Work item ->
Using the records below, output the stretch that opens with the line containing "Istfa Post: [382,223,602,380]" and closes with the line containing "USB 4: [61,27,115,65]", exactly and including both lines, with nothing more.

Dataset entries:
-------------------------
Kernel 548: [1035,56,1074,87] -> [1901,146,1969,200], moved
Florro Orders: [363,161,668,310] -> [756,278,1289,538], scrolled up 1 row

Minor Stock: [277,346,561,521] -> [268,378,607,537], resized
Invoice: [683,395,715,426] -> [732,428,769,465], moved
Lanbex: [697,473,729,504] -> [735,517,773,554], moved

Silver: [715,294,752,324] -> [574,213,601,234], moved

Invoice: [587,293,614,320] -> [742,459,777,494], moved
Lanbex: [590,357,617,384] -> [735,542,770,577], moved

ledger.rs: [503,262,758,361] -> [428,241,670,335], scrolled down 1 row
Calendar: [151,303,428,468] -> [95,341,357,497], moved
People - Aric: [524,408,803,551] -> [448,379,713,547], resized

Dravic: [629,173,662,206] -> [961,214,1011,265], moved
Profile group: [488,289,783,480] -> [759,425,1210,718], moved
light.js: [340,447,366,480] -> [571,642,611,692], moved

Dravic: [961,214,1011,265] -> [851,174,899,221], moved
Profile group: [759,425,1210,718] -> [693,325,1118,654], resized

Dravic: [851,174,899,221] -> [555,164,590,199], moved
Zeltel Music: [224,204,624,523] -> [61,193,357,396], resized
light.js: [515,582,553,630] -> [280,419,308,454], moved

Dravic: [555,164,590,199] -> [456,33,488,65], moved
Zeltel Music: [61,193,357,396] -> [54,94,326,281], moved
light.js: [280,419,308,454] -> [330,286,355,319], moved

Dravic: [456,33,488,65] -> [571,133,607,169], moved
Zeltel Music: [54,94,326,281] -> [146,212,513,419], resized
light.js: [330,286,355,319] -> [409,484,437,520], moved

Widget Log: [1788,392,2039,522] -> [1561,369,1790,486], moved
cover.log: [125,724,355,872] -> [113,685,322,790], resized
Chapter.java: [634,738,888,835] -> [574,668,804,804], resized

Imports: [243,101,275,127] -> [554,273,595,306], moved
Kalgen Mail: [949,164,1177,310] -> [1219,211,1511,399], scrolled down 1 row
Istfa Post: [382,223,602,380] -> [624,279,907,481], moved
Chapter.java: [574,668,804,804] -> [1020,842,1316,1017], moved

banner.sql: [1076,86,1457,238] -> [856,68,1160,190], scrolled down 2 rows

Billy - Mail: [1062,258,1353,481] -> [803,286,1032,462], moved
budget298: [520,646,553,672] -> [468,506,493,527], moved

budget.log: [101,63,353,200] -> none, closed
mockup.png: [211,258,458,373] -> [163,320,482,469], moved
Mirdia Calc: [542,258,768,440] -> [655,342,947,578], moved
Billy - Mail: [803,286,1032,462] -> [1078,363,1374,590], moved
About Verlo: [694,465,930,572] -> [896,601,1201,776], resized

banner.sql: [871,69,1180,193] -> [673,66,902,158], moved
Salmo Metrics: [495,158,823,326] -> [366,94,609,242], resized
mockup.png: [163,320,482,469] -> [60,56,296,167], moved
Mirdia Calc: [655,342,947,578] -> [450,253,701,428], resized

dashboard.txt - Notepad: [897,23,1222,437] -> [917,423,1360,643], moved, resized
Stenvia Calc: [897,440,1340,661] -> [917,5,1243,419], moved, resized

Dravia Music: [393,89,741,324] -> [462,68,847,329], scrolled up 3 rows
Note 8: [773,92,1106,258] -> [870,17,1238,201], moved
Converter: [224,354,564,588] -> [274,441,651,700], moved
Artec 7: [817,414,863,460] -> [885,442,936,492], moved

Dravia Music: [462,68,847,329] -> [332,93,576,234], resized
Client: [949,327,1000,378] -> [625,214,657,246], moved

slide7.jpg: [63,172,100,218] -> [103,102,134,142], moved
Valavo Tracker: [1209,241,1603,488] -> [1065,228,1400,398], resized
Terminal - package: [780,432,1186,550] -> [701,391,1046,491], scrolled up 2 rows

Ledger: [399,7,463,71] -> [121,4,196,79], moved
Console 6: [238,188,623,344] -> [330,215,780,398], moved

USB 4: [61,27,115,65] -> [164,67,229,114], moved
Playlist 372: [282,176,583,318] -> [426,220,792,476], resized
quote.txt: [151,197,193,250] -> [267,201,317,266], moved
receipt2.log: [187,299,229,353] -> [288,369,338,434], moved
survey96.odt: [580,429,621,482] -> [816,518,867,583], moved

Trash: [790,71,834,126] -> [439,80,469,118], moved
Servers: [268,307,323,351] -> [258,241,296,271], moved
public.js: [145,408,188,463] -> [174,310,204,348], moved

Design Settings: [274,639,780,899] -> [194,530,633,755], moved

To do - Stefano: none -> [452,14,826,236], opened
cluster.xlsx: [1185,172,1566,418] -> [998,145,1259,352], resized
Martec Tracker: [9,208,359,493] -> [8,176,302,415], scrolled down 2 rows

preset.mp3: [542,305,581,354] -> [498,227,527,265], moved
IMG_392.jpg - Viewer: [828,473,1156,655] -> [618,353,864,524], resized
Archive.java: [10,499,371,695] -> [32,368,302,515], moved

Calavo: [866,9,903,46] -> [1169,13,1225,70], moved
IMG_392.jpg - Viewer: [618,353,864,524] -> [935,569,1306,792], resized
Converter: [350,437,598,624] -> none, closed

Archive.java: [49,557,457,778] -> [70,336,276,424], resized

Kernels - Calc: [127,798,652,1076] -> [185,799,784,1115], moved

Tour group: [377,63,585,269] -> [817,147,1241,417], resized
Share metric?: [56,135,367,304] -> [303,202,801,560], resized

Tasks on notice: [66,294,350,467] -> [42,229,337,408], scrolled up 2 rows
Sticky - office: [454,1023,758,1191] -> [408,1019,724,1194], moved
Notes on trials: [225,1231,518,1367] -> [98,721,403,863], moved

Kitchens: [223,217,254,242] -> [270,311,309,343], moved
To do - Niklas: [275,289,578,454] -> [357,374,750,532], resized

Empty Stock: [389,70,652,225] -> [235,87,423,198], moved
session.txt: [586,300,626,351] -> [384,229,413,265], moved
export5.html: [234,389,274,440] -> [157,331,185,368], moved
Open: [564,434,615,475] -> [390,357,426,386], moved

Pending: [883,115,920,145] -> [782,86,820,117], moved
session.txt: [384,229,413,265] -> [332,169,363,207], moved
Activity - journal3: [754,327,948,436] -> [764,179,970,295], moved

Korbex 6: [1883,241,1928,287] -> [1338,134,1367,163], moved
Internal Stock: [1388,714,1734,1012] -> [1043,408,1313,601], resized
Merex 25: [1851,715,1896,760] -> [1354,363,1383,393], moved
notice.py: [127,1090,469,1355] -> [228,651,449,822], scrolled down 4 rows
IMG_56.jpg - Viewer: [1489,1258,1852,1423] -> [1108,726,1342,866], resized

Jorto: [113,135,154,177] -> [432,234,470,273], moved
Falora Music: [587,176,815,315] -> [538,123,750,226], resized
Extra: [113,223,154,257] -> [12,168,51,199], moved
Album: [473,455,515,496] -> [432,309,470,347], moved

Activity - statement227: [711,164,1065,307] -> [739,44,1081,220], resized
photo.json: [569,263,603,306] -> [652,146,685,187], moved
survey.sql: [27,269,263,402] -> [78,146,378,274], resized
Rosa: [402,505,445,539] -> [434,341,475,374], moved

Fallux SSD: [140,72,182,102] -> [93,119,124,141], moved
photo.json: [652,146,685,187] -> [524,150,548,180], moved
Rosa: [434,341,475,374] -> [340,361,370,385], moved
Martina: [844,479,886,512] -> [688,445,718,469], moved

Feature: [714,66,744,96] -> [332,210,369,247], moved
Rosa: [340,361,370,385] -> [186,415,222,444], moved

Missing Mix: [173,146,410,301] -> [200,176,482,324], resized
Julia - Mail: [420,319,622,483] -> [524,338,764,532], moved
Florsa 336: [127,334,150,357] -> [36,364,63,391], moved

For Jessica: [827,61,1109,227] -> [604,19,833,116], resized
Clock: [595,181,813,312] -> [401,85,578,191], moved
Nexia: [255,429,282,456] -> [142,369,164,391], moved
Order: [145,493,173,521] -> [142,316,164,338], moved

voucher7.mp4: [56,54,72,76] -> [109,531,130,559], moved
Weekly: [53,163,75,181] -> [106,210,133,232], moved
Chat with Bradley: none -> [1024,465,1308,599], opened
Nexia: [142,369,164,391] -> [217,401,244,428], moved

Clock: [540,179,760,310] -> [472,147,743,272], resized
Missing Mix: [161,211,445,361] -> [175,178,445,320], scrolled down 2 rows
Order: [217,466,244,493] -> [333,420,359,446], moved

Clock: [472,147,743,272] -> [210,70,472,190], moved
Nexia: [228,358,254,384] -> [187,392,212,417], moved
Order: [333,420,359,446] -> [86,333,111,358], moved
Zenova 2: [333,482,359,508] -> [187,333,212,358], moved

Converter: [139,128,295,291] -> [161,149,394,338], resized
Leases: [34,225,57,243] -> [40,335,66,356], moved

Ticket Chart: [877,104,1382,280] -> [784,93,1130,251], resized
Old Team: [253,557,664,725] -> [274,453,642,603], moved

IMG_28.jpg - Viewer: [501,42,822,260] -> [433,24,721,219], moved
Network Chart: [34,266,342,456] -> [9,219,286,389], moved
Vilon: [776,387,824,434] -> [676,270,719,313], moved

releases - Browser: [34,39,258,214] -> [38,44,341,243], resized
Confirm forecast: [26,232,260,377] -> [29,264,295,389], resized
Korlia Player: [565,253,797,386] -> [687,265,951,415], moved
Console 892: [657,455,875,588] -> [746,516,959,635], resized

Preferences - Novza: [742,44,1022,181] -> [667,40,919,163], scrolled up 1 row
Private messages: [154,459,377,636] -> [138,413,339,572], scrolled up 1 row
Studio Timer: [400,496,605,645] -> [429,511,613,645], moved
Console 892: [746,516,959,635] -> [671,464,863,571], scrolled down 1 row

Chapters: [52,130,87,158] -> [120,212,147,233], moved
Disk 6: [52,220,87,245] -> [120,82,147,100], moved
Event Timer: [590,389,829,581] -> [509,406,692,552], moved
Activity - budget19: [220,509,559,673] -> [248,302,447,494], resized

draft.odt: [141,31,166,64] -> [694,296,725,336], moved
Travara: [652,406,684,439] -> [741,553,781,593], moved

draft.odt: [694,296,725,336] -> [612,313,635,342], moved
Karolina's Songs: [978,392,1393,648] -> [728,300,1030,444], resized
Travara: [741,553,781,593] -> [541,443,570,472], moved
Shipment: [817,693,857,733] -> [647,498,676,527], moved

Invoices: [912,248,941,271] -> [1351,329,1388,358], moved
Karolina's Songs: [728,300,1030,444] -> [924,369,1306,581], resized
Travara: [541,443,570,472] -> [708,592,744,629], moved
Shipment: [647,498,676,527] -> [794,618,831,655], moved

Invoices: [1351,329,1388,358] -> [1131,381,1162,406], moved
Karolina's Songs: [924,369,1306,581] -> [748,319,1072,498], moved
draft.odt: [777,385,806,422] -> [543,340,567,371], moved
-------------------------
Output for this task ->
Istfa Post: [382,223,602,380] -> [624,279,907,481], moved
Chapter.java: [574,668,804,804] -> [1020,842,1316,1017], moved

banner.sql: [1076,86,1457,238] -> [856,68,1160,190], scrolled down 2 rows

Billy - Mail: [1062,258,1353,481] -> [803,286,1032,462], moved
budget298: [520,646,553,672] -> [468,506,493,527], moved

budget.log: [101,63,353,200] -> none, closed
mockup.png: [211,258,458,373] -> [163,320,482,469], moved
Mirdia Calc: [542,258,768,440] -> [655,342,947,578], moved
Billy - Mail: [803,286,1032,462] -> [1078,363,1374,590], moved
About Verlo: [694,465,930,572] -> [896,601,1201,776], resized

banner.sql: [871,69,1180,193] -> [673,66,902,158], moved
Salmo Metrics: [495,158,823,326] -> [366,94,609,242], resized
mockup.png: [163,320,482,469] -> [60,56,296,167], moved
Mirdia Calc: [655,342,947,578] -> [450,253,701,428], resized

dashboard.txt - Notepad: [897,23,1222,437] -> [917,423,1360,643], moved, resized
Stenvia Calc: [897,440,1340,661] -> [917,5,1243,419], moved, resized

Dravia Music: [393,89,741,324] -> [462,68,847,329], scrolled up 3 rows
Note 8: [773,92,1106,258] -> [870,17,1238,201], moved
Converter: [224,354,564,588] -> [274,441,651,700], moved
Artec 7: [817,414,863,460] -> [885,442,936,492], moved

Dravia Music: [462,68,847,329] -> [332,93,576,234], resized
Client: [949,327,1000,378] -> [625,214,657,246], moved

slide7.jpg: [63,172,100,218] -> [103,102,134,142], moved
Valavo Tracker: [1209,241,1603,488] -> [1065,228,1400,398], resized
Terminal - package: [780,432,1186,550] -> [701,391,1046,491], scrolled up 2 rows

Ledger: [399,7,463,71] -> [121,4,196,79], moved
Console 6: [238,188,623,344] -> [330,215,780,398], moved

USB 4: [61,27,115,65] -> [164,67,229,114], moved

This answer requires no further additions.